_PROBLEM_. With the pictures left out, copy the records below exactly from the first line down to the line holding "The teal measuring stick at [291", and include that line.

_PROVIDED RECORDS_.
○ ○ ○ ○ ○ ○ ○
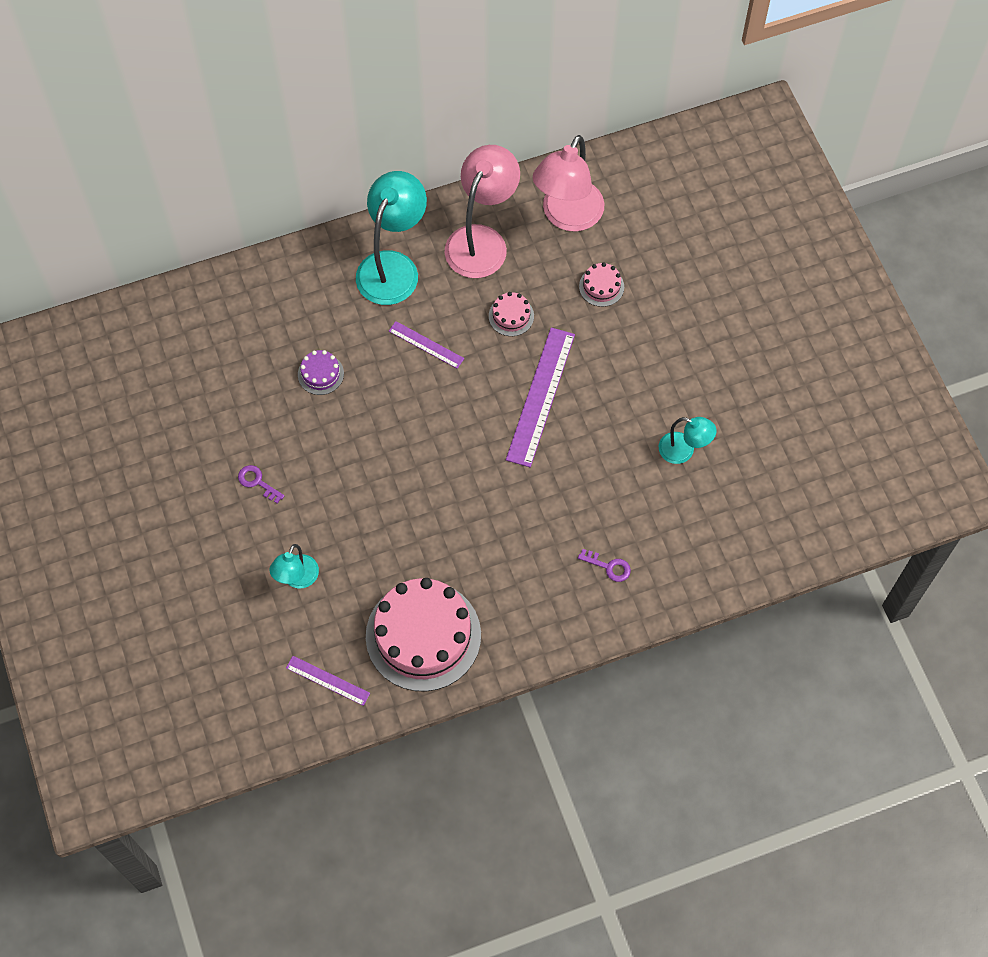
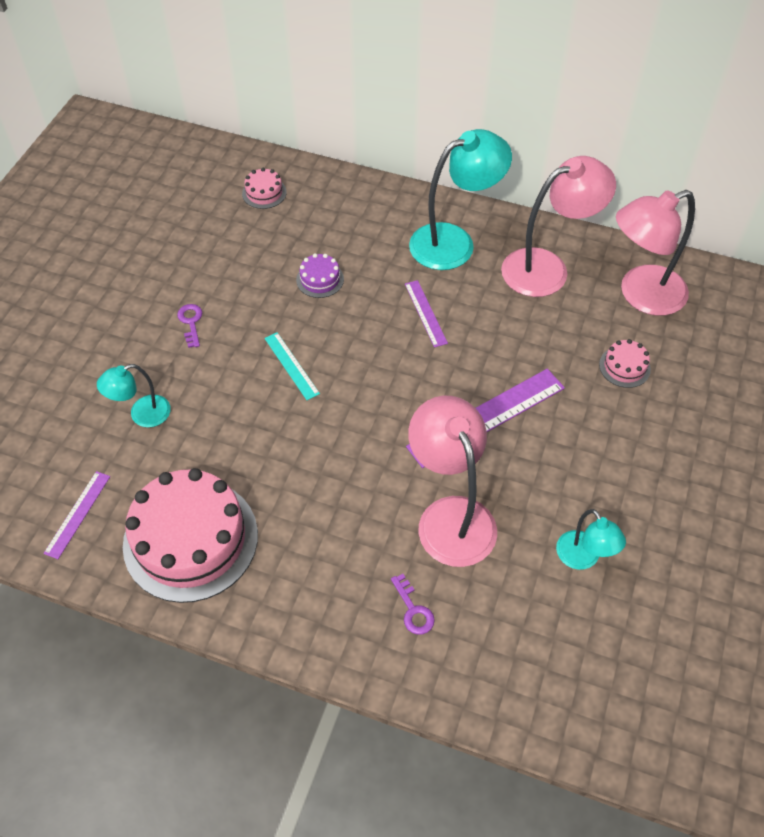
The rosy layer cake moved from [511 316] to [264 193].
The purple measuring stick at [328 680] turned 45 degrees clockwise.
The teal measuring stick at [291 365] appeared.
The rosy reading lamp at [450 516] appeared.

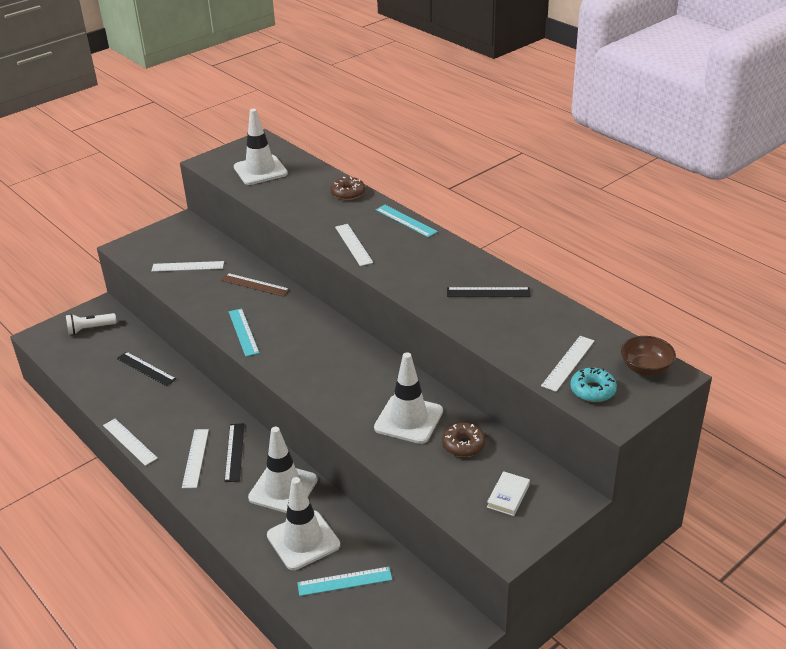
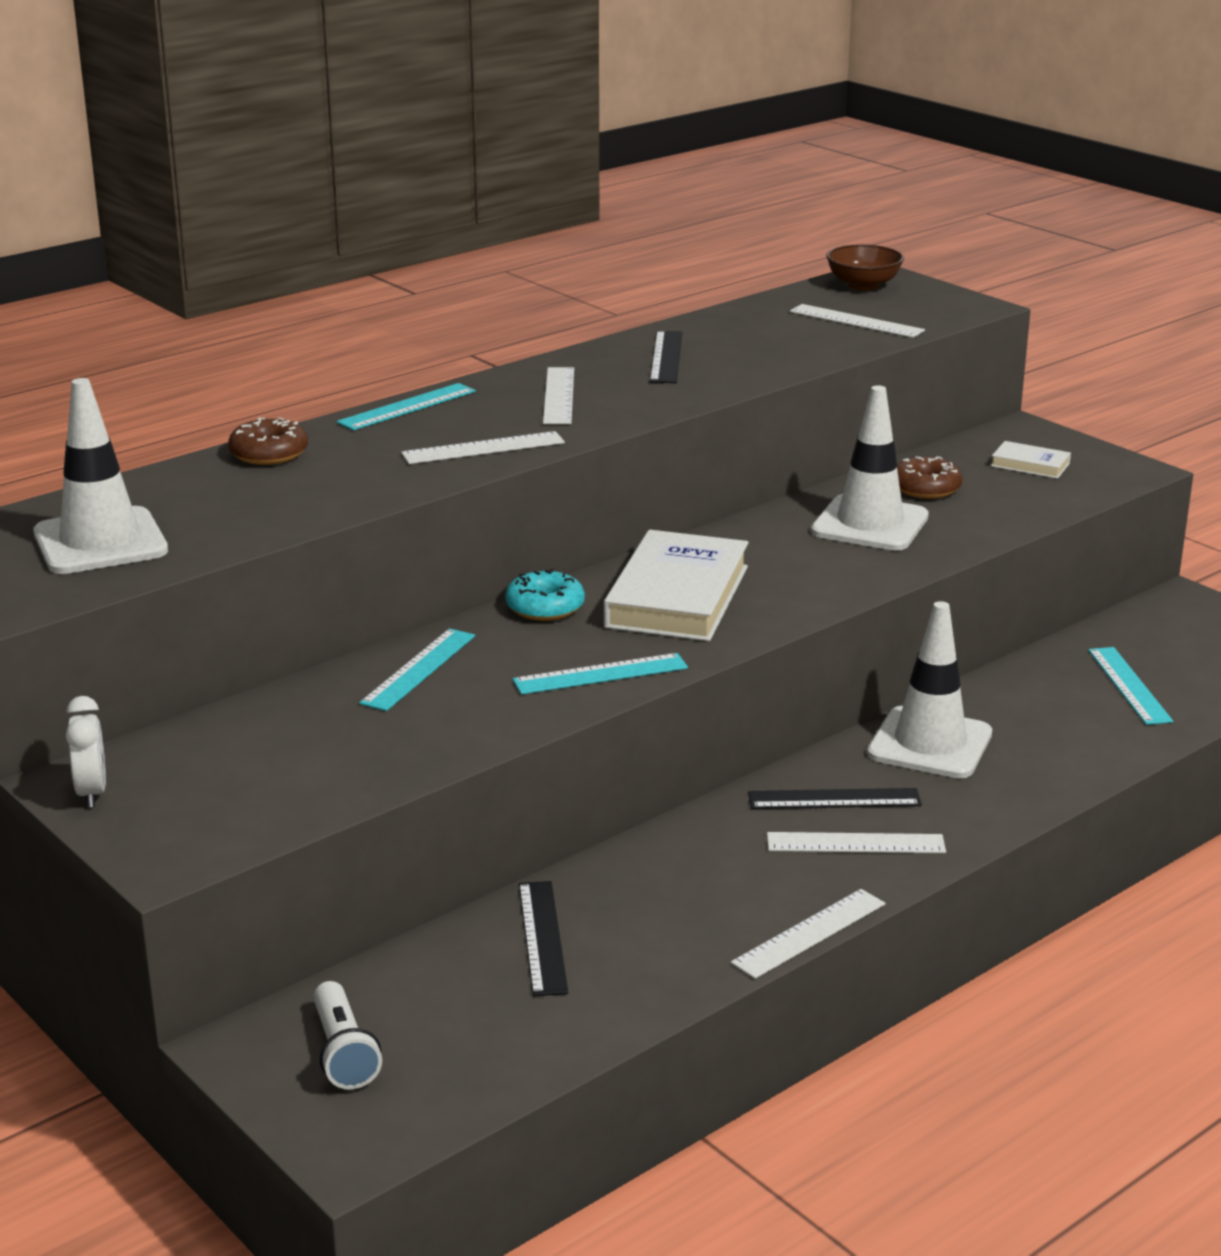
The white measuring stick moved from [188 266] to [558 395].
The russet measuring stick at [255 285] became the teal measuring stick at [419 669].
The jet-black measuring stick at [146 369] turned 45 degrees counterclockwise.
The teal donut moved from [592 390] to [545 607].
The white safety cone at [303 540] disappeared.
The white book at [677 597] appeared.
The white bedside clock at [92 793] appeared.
○ ○ ○ ○ ○ ○ ○
_RESPONSE FOR THIS EXERCISE_.
The rosy layer cake moved from [511 316] to [264 193].
The purple measuring stick at [328 680] turned 45 degrees clockwise.
The teal measuring stick at [291 365] appeared.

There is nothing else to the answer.